▶ _Exercise details_
The copy must match the data word for word and contain no pictures.

▶ _Information supplied_
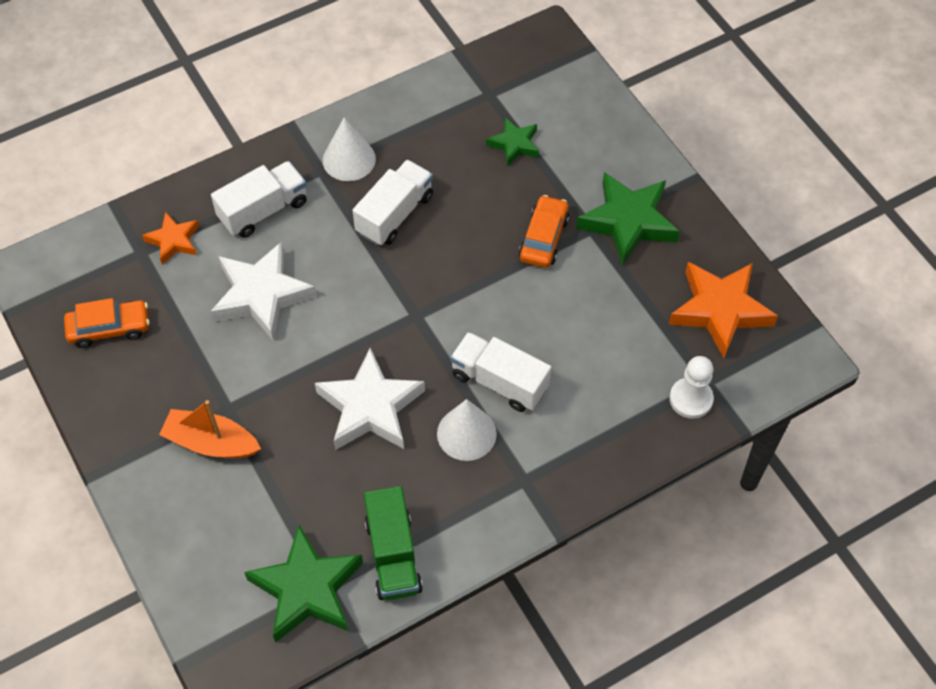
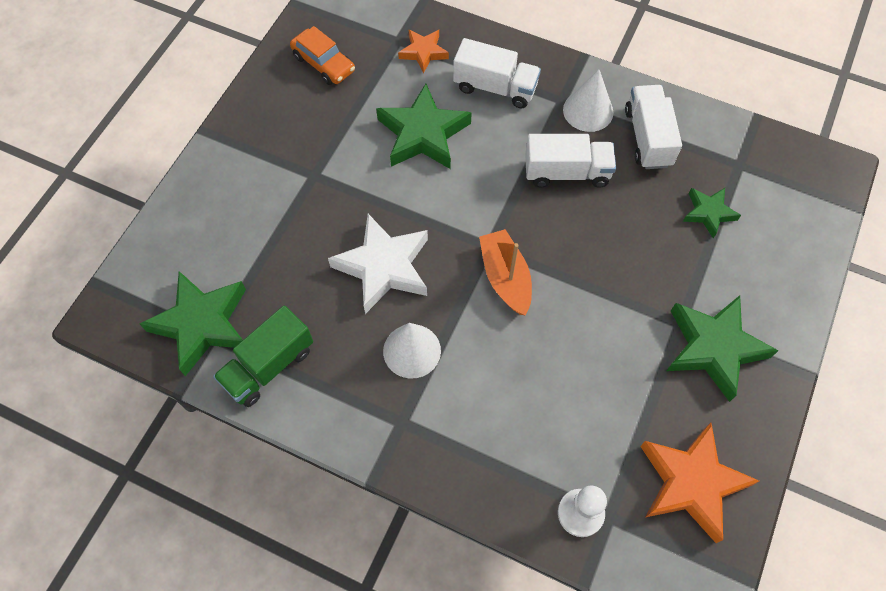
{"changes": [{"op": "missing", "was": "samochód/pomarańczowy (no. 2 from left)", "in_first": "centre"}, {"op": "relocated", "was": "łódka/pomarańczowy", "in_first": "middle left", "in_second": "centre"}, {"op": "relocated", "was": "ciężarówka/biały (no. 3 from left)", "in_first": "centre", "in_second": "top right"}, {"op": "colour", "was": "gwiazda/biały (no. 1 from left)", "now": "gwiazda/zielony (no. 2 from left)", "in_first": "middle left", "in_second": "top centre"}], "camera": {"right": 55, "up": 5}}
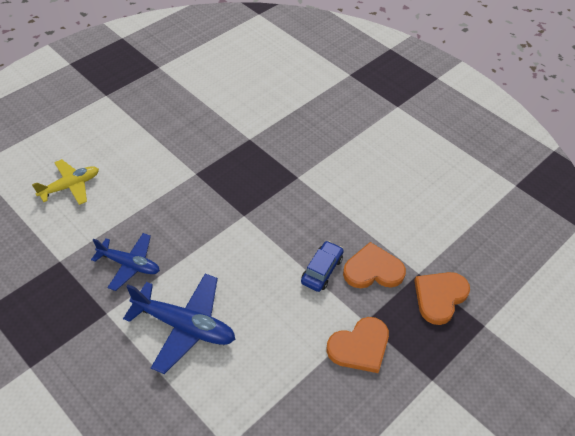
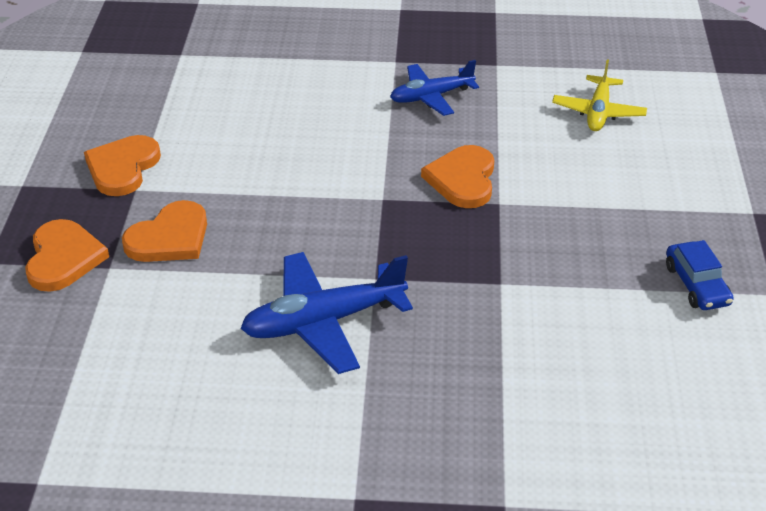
{"changes": [{"op": "appeared", "now": "serce/pomarańczowy (no. 4 from left)", "in_second": "centre"}, {"op": "relocated", "was": "samolot/niebieski (no. 2 from left in the first image)", "now": "samolot/niebieski (no. 1 from left)", "in_first": "bottom left", "in_second": "centre"}, {"op": "relocated", "was": "samochód/niebieski", "in_first": "centre", "in_second": "middle right"}], "camera": {"right": 140, "up": -10}}
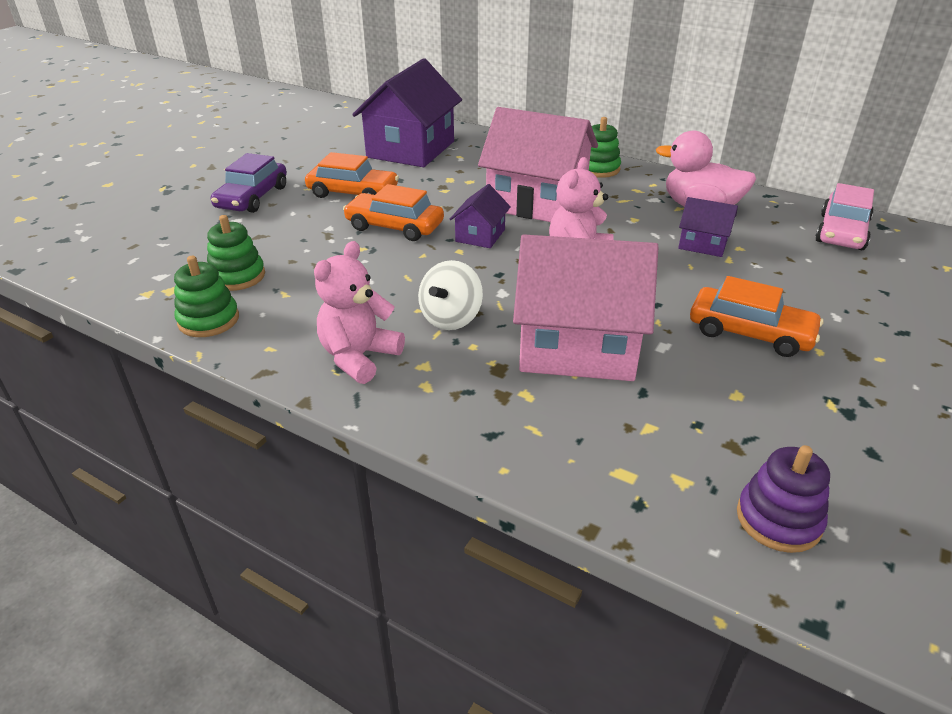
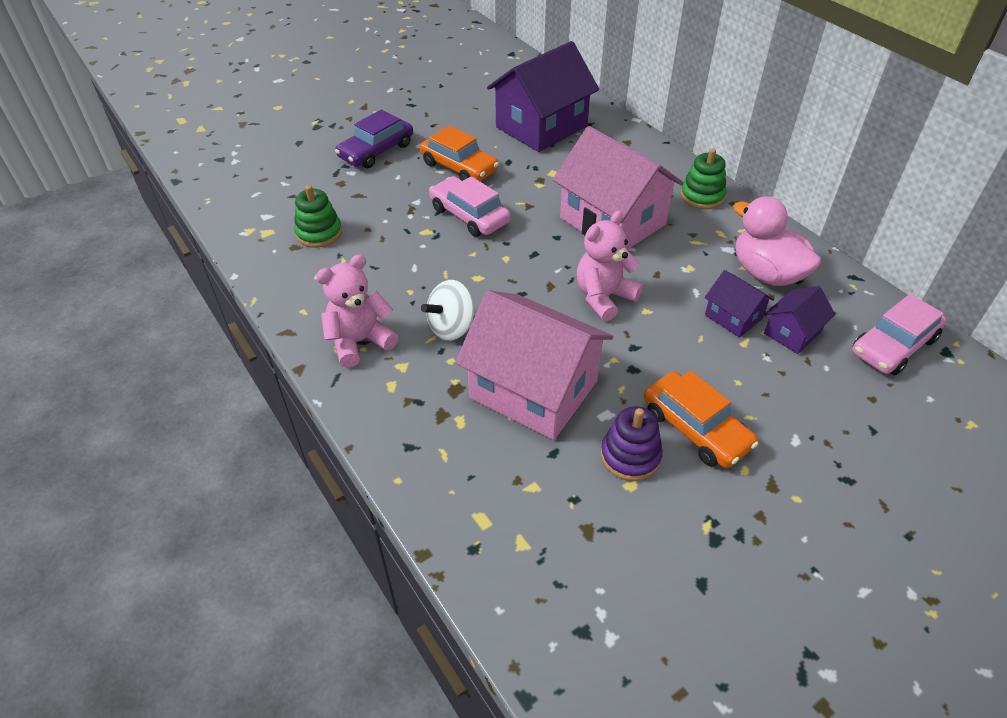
{"changes": [{"op": "missing", "was": "zabawka nakładanka/zielony (no. 1 from left)", "in_first": "middle left"}, {"op": "relocated", "was": "domek/fioletowy (no. 2 from left in the first image)", "now": "domek/fioletowy (no. 3 from left)", "in_first": "top centre", "in_second": "middle right"}, {"op": "relocated", "was": "zabawka nakładanka/fioletowy", "in_first": "bottom right", "in_second": "centre"}, {"op": "colour", "was": "samochód/pomarańczowy (no. 2 from left)", "now": "samochód/różowy (no. 1 from left)", "in_first": "top centre", "in_second": "top centre"}], "camera": {"right": 25, "up": 10}}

▶ _Task output_
{"changes": [{"op": "missing", "was": "samochód/pomarańczowy (no. 2 from left)", "in_first": "centre"}, {"op": "relocated", "was": "łódka/pomarańczowy", "in_first": "middle left", "in_second": "centre"}, {"op": "relocated", "was": "ciężarówka/biały (no. 3 from left)", "in_first": "centre", "in_second": "top right"}, {"op": "colour", "was": "gwiazda/biały (no. 1 from left)", "now": "gwiazda/zielony (no. 2 from left)", "in_first": "middle left", "in_second": "top centre"}], "camera": {"right": 55, "up": 5}}
{"changes": [{"op": "appeared", "now": "serce/pomarańczowy (no. 4 from left)", "in_second": "centre"}, {"op": "relocated", "was": "samolot/niebieski (no. 2 from left in the first image)", "now": "samolot/niebieski (no. 1 from left)", "in_first": "bottom left", "in_second": "centre"}, {"op": "relocated", "was": "samochód/niebieski", "in_first": "centre", "in_second": "middle right"}], "camera": {"right": 140, "up": -10}}
{"changes": [{"op": "missing", "was": "zabawka nakładanka/zielony (no. 1 from left)", "in_first": "middle left"}, {"op": "relocated", "was": "domek/fioletowy (no. 2 from left in the first image)", "now": "domek/fioletowy (no. 3 from left)", "in_first": "top centre", "in_second": "middle right"}, {"op": "relocated", "was": "zabawka nakładanka/fioletowy", "in_first": "bottom right", "in_second": "centre"}, {"op": "colour", "was": "samochód/pomarańczowy (no. 2 from left)", "now": "samochód/różowy (no. 1 from left)", "in_first": "top centre", "in_second": "top centre"}], "camera": {"right": 25, "up": 10}}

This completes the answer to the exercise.